SCHRIFTLICHE AUFGABE ▸ Finde in den Einträgen jede Zeile mit der Zeichenfolge „bottom“ und schreibe sie ab. Dabei zählt die Groß- und Kleinschreibung.
-----
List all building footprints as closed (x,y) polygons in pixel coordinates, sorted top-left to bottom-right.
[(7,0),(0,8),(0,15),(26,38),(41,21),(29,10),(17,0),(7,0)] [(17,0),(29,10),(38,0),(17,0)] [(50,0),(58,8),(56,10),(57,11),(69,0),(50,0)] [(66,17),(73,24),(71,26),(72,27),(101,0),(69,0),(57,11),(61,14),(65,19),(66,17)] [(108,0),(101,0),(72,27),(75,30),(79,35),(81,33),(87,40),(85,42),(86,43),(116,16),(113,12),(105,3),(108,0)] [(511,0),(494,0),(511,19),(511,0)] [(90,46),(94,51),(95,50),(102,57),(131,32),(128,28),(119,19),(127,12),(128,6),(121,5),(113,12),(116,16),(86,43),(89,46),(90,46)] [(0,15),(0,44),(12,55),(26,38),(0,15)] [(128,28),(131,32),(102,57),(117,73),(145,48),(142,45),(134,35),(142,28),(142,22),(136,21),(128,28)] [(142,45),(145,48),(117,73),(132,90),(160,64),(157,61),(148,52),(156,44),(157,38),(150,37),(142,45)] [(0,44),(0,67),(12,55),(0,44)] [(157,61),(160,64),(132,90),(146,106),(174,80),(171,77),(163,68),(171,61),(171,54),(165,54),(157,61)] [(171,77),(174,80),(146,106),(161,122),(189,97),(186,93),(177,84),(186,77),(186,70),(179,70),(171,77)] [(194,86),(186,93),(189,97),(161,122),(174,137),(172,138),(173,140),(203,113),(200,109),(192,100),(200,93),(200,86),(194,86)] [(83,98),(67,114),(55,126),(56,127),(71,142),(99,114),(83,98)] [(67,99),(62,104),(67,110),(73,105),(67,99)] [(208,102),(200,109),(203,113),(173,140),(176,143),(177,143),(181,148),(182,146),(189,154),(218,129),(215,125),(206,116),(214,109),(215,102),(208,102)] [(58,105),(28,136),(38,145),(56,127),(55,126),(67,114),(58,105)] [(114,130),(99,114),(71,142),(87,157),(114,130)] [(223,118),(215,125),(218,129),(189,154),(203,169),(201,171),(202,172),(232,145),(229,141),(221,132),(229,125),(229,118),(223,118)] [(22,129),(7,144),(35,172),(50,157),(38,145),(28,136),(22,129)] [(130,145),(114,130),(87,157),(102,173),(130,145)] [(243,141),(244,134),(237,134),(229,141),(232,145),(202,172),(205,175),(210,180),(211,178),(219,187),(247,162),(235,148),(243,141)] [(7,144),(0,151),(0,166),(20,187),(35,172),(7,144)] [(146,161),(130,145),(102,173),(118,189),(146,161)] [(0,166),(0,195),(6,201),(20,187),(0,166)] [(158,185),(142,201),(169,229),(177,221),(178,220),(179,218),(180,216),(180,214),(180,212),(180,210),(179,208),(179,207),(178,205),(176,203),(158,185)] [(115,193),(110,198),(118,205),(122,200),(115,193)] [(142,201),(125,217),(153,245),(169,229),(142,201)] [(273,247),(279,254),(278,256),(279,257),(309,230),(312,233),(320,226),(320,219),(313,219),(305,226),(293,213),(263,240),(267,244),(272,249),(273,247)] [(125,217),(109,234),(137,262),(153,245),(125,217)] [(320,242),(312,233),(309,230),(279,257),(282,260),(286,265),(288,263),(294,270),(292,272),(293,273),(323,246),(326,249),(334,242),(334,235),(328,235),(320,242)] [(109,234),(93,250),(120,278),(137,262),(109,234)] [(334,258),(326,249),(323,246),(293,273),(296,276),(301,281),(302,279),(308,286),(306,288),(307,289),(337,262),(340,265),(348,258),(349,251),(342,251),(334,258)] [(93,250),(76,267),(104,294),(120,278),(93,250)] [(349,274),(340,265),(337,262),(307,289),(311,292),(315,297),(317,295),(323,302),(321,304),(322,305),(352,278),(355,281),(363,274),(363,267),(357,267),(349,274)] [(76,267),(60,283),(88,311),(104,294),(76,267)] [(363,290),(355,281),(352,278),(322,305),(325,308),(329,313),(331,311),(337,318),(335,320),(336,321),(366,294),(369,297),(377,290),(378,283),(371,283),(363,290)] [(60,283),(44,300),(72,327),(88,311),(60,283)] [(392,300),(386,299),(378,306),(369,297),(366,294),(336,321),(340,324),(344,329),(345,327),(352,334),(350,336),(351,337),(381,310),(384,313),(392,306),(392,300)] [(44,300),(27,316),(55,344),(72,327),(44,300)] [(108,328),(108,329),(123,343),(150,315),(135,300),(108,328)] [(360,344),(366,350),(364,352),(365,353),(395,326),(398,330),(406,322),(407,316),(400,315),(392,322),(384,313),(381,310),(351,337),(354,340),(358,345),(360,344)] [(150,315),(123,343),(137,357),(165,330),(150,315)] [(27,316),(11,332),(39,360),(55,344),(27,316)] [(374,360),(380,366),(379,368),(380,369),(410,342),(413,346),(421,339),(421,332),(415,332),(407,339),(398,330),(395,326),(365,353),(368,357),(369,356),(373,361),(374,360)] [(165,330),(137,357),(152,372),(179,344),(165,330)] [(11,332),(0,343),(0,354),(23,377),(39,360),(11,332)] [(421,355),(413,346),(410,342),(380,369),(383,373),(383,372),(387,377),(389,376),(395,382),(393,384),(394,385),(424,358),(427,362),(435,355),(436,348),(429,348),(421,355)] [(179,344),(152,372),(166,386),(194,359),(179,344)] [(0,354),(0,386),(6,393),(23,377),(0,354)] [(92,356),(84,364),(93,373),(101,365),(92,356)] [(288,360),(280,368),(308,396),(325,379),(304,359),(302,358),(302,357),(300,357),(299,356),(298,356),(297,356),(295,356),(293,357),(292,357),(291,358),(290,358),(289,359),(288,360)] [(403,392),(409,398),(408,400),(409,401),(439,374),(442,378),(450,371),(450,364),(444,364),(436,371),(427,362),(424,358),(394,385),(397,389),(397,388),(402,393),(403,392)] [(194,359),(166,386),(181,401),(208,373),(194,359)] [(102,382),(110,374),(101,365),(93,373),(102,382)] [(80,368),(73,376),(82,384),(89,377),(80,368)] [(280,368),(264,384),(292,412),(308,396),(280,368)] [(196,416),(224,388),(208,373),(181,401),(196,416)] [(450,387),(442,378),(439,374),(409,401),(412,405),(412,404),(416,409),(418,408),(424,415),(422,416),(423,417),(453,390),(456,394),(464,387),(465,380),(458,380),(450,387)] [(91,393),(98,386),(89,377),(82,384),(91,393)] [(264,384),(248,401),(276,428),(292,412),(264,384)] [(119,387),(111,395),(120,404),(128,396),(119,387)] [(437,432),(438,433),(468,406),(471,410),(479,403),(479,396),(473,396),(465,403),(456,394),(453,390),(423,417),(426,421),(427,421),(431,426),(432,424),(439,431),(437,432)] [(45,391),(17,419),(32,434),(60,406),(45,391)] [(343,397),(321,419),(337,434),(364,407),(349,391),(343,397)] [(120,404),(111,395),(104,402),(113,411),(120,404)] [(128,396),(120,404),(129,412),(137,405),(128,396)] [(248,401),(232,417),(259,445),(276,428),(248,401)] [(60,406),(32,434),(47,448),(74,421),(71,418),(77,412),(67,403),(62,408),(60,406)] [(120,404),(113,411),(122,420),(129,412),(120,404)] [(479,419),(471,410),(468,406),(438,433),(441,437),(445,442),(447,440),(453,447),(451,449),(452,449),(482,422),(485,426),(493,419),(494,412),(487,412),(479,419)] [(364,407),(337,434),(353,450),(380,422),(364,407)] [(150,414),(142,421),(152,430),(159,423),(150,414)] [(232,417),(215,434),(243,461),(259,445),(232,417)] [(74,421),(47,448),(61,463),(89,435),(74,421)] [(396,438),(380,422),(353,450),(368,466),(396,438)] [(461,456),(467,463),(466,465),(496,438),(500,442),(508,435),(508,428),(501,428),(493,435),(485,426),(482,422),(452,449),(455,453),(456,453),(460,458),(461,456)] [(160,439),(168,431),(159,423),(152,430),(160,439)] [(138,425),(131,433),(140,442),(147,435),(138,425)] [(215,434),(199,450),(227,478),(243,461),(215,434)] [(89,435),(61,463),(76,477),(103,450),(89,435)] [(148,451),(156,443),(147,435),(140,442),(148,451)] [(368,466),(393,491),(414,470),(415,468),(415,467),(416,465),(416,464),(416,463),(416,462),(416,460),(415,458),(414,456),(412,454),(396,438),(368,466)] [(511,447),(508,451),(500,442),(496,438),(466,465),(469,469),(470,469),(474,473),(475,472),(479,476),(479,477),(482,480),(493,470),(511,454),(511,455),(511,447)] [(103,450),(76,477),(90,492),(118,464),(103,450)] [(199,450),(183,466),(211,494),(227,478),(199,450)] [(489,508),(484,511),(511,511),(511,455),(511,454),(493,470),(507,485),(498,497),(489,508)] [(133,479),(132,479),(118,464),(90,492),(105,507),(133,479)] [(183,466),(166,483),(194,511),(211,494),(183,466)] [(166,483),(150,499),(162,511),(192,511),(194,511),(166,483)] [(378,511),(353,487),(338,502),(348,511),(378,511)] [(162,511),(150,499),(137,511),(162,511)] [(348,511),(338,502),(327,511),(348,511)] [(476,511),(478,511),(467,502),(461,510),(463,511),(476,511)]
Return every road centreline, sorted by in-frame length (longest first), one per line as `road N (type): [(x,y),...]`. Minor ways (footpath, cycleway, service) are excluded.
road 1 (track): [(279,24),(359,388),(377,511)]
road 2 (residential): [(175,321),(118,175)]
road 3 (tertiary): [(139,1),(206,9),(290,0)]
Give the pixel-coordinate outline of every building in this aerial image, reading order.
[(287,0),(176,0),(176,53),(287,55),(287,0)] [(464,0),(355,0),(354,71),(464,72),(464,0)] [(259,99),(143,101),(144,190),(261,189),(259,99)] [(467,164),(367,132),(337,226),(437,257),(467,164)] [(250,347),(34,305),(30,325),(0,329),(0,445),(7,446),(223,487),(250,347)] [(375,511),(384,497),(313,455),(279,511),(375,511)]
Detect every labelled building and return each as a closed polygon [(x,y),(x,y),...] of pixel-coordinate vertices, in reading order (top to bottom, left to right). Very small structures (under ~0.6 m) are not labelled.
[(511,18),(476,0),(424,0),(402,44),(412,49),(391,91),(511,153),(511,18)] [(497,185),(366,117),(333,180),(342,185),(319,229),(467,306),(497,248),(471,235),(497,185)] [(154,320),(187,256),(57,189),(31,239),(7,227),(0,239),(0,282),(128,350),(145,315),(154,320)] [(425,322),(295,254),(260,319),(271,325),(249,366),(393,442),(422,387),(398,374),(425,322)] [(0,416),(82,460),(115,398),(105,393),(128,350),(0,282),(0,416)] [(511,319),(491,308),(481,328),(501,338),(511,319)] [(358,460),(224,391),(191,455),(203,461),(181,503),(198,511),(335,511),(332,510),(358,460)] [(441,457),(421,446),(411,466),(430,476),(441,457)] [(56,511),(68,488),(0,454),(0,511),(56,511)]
-----
RICHTIGE ANTWORT ▸
List all building footprints as closed (x,y) polygons in pixel coordinates, sorted top-left to bottom-right.
Detect every labelled building and return each as a closed polygon [(x,y),(x,y),...] of pixel-coordinate vertices, in reading order (top to bottom, left to right). Very small structures (under ~0.6 m) are not labelled.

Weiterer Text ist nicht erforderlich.